### Problem details
Pictures do not belong in your copy. Repeat all the other data exactly.

### Recorded information
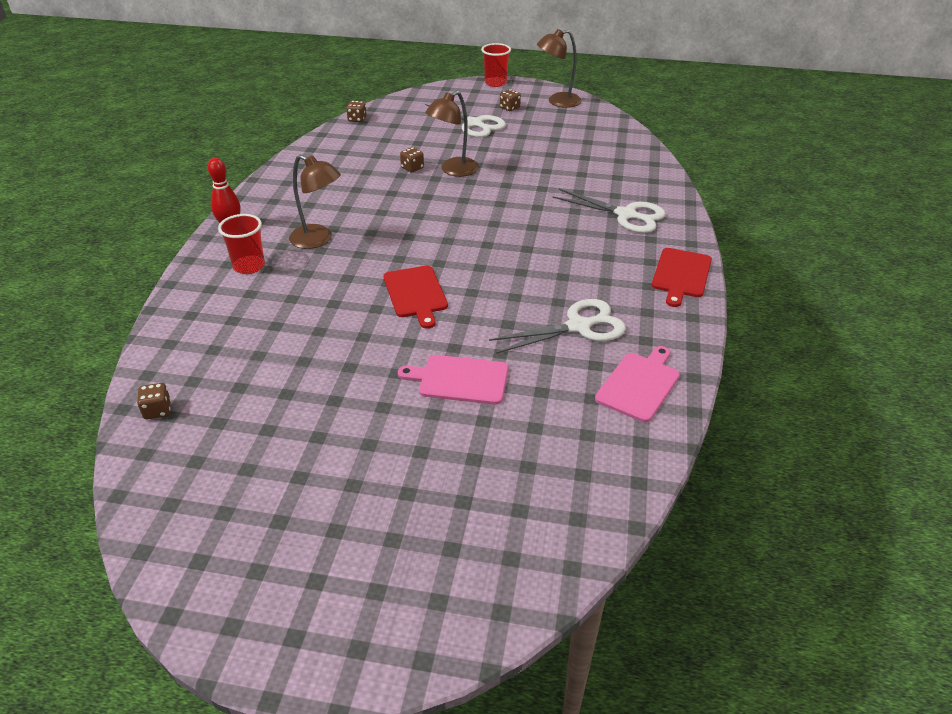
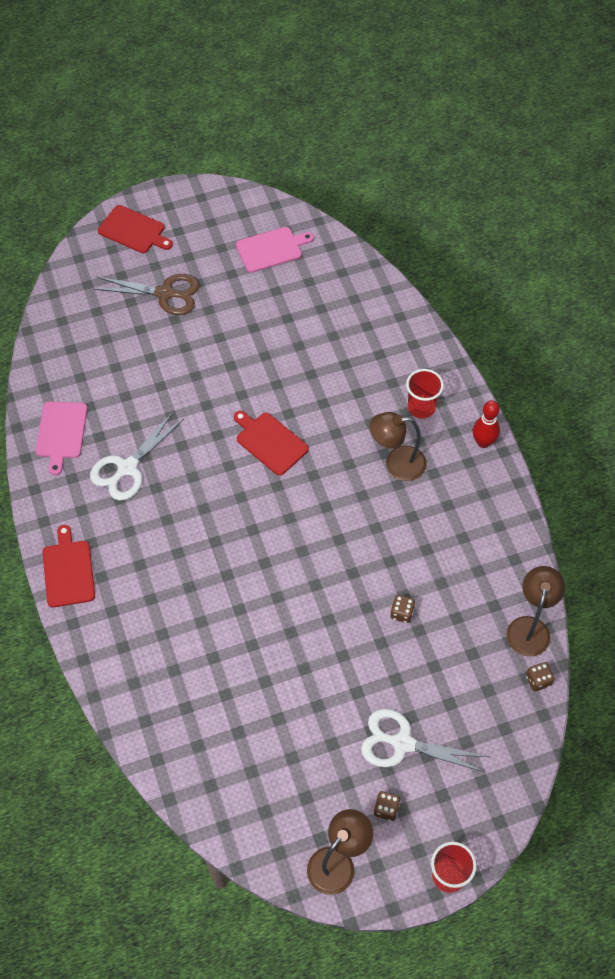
camera: 150 degrees right, 20 degrees up
(157, 410) = (353, 271): brown dice -> none
(382, 618) = (134, 230): none -> red cutting board
(408, 491) = (165, 293): none -> brown scissors
(453, 170) = (358, 630): brown lamp -> brown lamp (530, 627)
(459, 380) = (184, 380): pink cutting board -> pink cutting board (271, 249)
(626, 215) = (149, 639): white scissors -> none

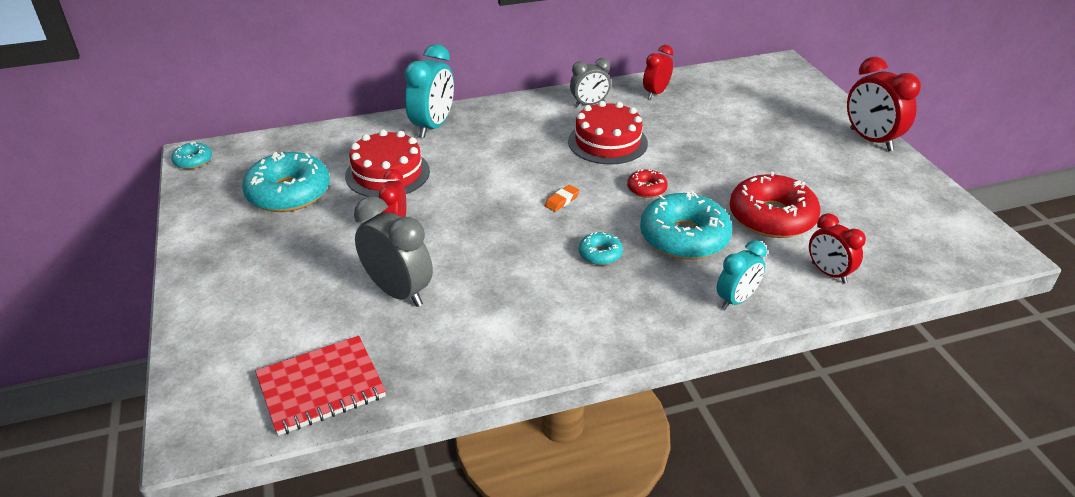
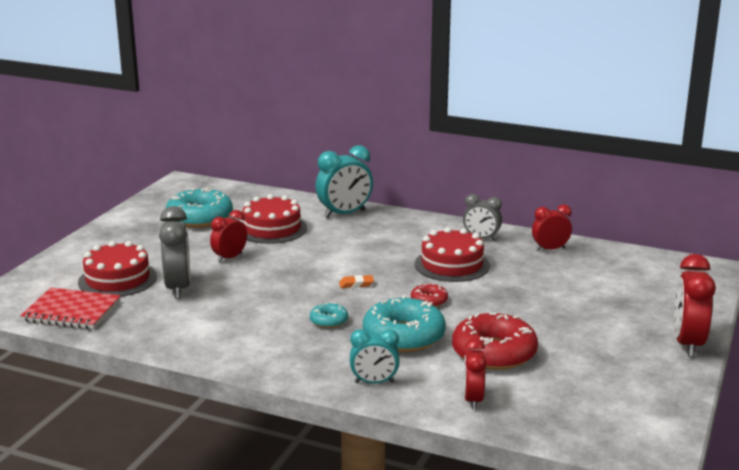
camera: 40 degrees right, 15 degrees down
(193, 161) = (175, 184): turquoise donut -> none
(311, 315) = (117, 279): none -> red cake

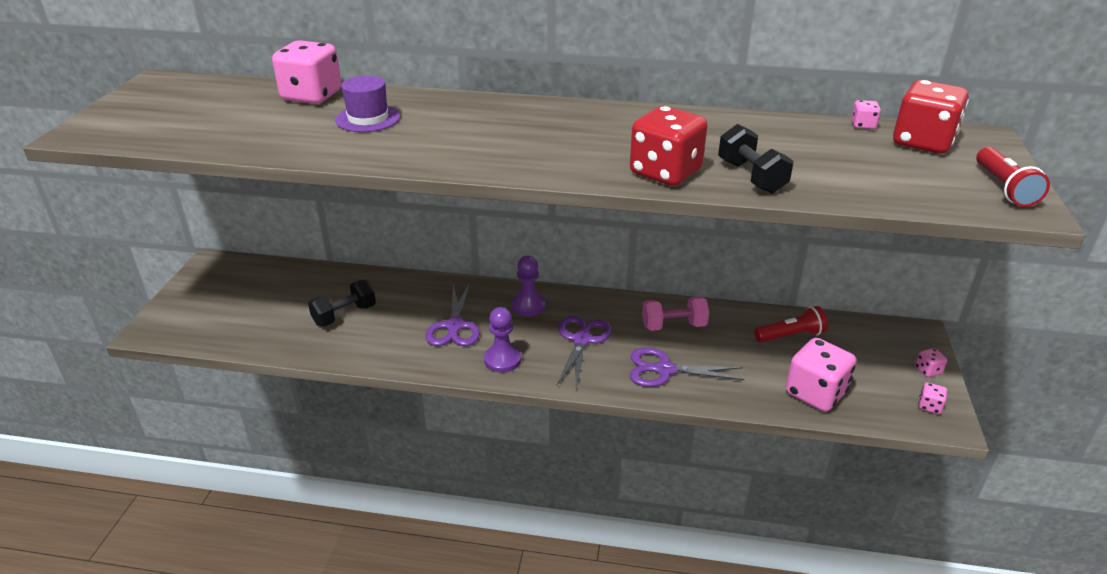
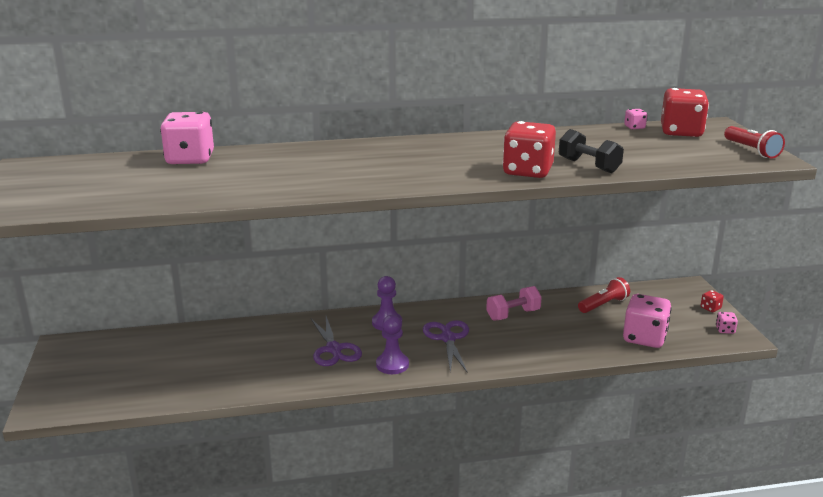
camera: 20 degrees left, 10 degrees down
(344, 315) = (227, 360): black dumbbell -> none
(368, 118) = (258, 168): purple hat -> none
(664, 370) = (526, 345): purple scissors -> none
(928, 370) = (710, 308): pink dice -> red dice

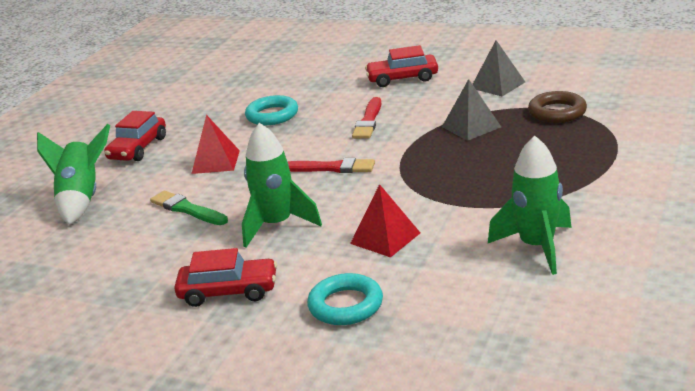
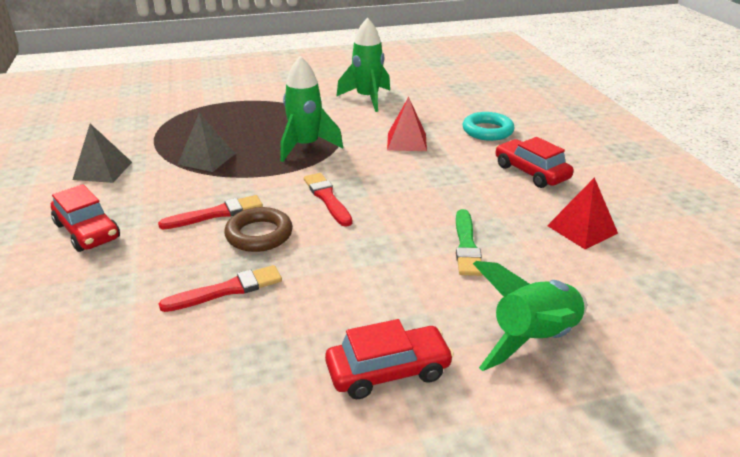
camera: 130 degrees left, 5 degrees up
(215, 162) = (368, 276): red pyramid -> red pyramid (582, 229)
(272, 115) = (227, 290): turquoise ring -> red brush
(277, 225) = (438, 187): green rocket -> green rocket (306, 146)
(557, 112) = (163, 132): brown ring -> brown ring (259, 234)

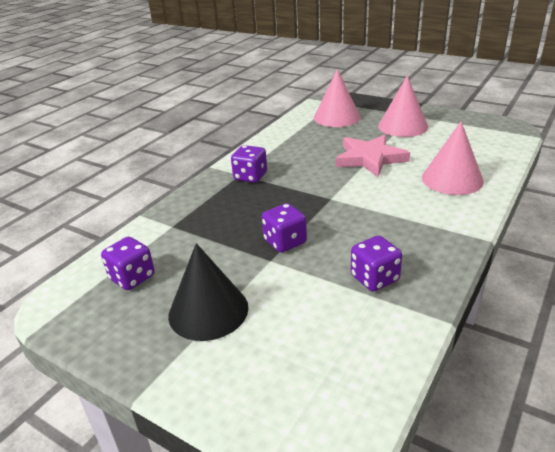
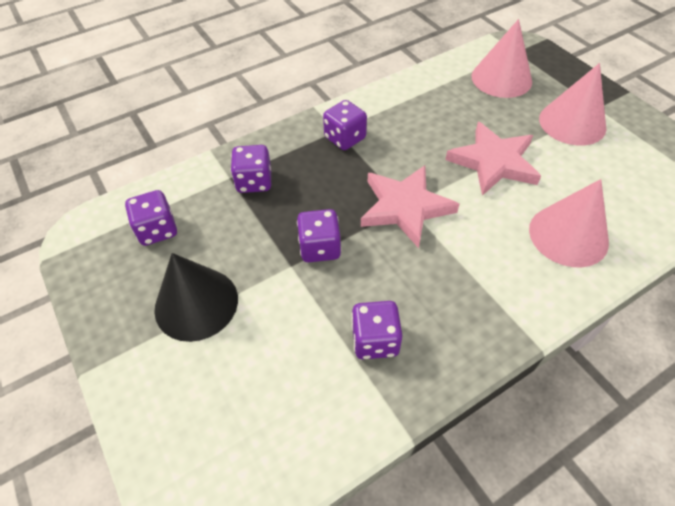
camera: 25 degrees right, 20 degrees up
(196, 221) = (254, 182): none -> purple dice
(330, 199) = (405, 207): none -> pink star

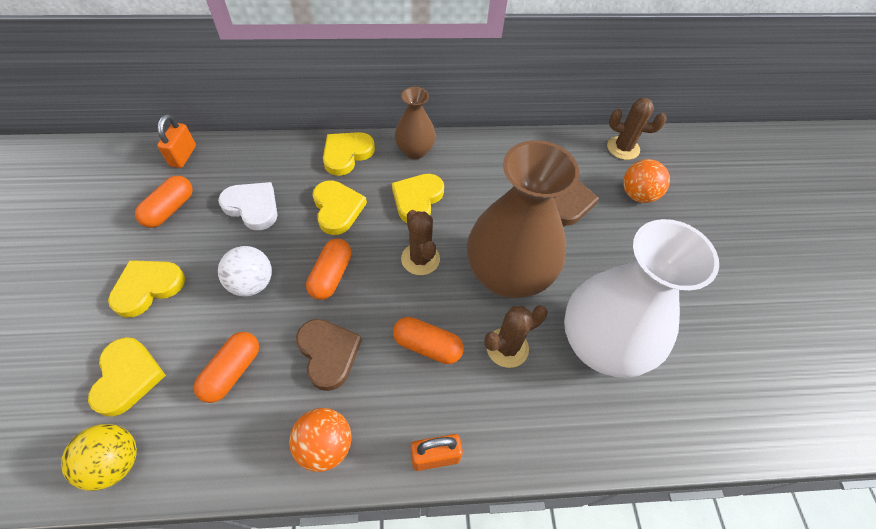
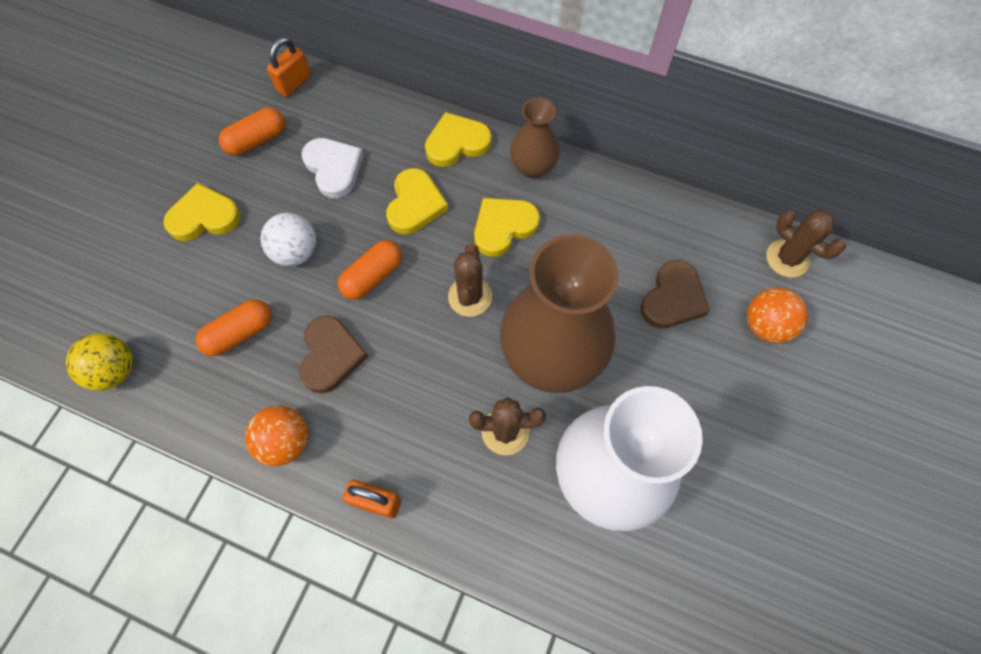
camera: 30 degrees right, 10 degrees up
(128, 377) = (154, 297): yellow heart -> none
(427, 346) = (427, 392): orange capsule -> none

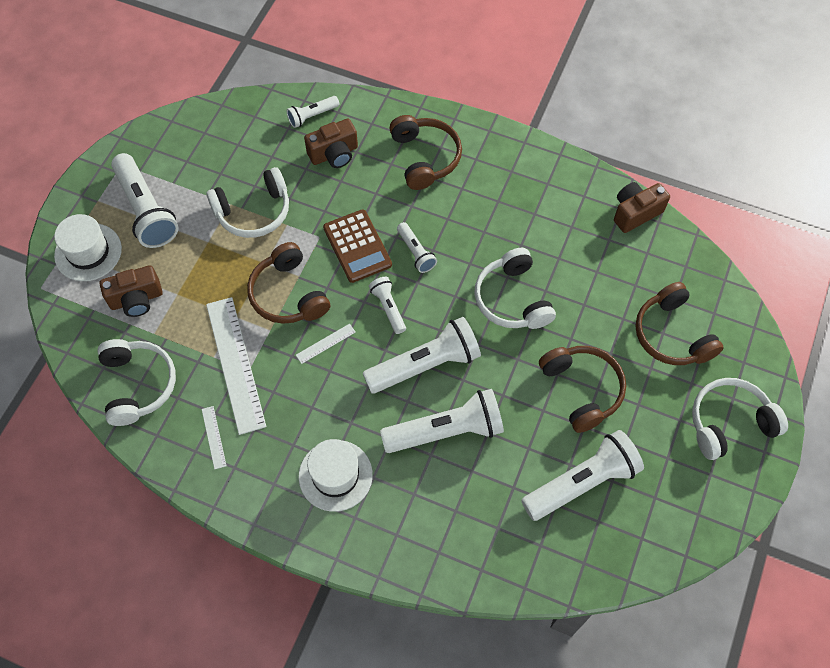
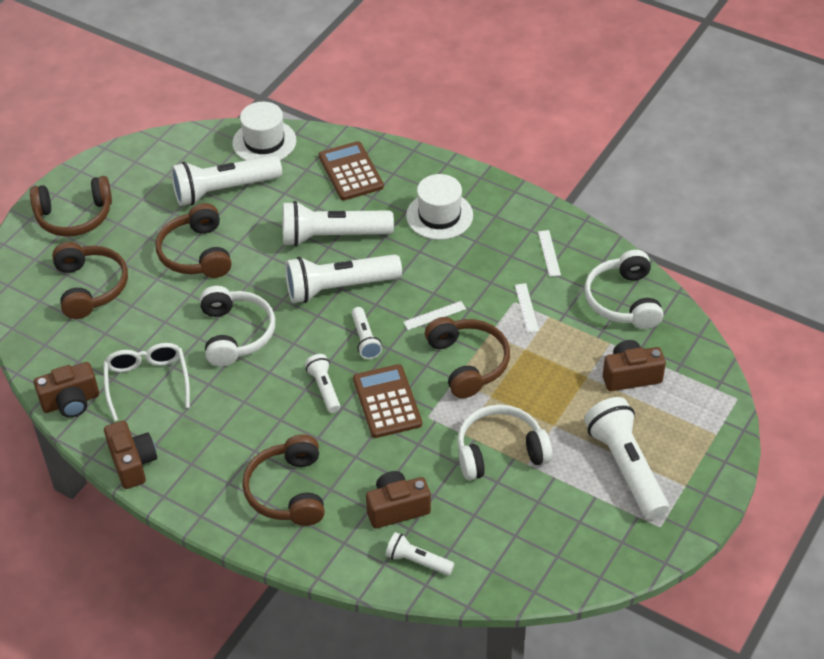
camera: 170 degrees left, 15 degrees down
(88, 252) = (689, 429): white hat -> white hat (264, 142)
(235, 364) = (526, 308): white ruler -> white ruler, size x0.43
(312, 116) = (417, 561): white flashlight -> white flashlight turned 135 degrees counterclockwise
(446, 530) = (351, 171): none -> brown calculator
(560, 165) = (132, 463): none -> brown camera
(576, 239) = (147, 383): none -> white glasses
(729, 423) = (74, 216): white headphones -> brown headphones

### Answer to this exercise
camera: 150 degrees right, 20 degrees up
(157, 410) = (353, 271): brown dice -> none
(382, 618) = (134, 230): none -> red cutting board
(408, 491) = (165, 293): none -> brown scissors
(453, 170) = (358, 630): brown lamp -> brown lamp (530, 627)
(459, 380) = (184, 380): pink cutting board -> pink cutting board (271, 249)
(626, 215) = (149, 639): white scissors -> none

camera: 40 degrees right, 15 degrees down
(193, 161) = (175, 184): turquoise donut -> none
(311, 315) = (117, 279): none -> red cake

camera: 20 degrees left, 10 degrees down
(344, 315) = (227, 360): black dumbbell -> none
(368, 118) = (258, 168): purple hat -> none
(664, 370) = (526, 345): purple scissors -> none
(928, 370) = (710, 308): pink dice -> red dice

camera: 130 degrees left, 5 degrees up
(215, 162) = (368, 276): red pyramid -> red pyramid (582, 229)
(272, 115) = (227, 290): turquoise ring -> red brush
(277, 225) = (438, 187): green rocket -> green rocket (306, 146)
(557, 112) = (163, 132): brown ring -> brown ring (259, 234)

camera: 25 degrees right, 20 degrees up
(196, 221) = (254, 182): none -> purple dice
(330, 199) = (405, 207): none -> pink star

camera: 30 degrees right, 10 degrees up
(128, 377) = (154, 297): yellow heart -> none
(427, 346) = (427, 392): orange capsule -> none

camera: 170 degrees left, 15 degrees down
(88, 252) = (689, 429): white hat -> white hat (264, 142)
(235, 364) = (526, 308): white ruler -> white ruler, size x0.43
(312, 116) = (417, 561): white flashlight -> white flashlight turned 135 degrees counterclockwise
(446, 530) = (351, 171): none -> brown calculator
(560, 165) = (132, 463): none -> brown camera
(576, 239) = (147, 383): none -> white glasses
(729, 423) = (74, 216): white headphones -> brown headphones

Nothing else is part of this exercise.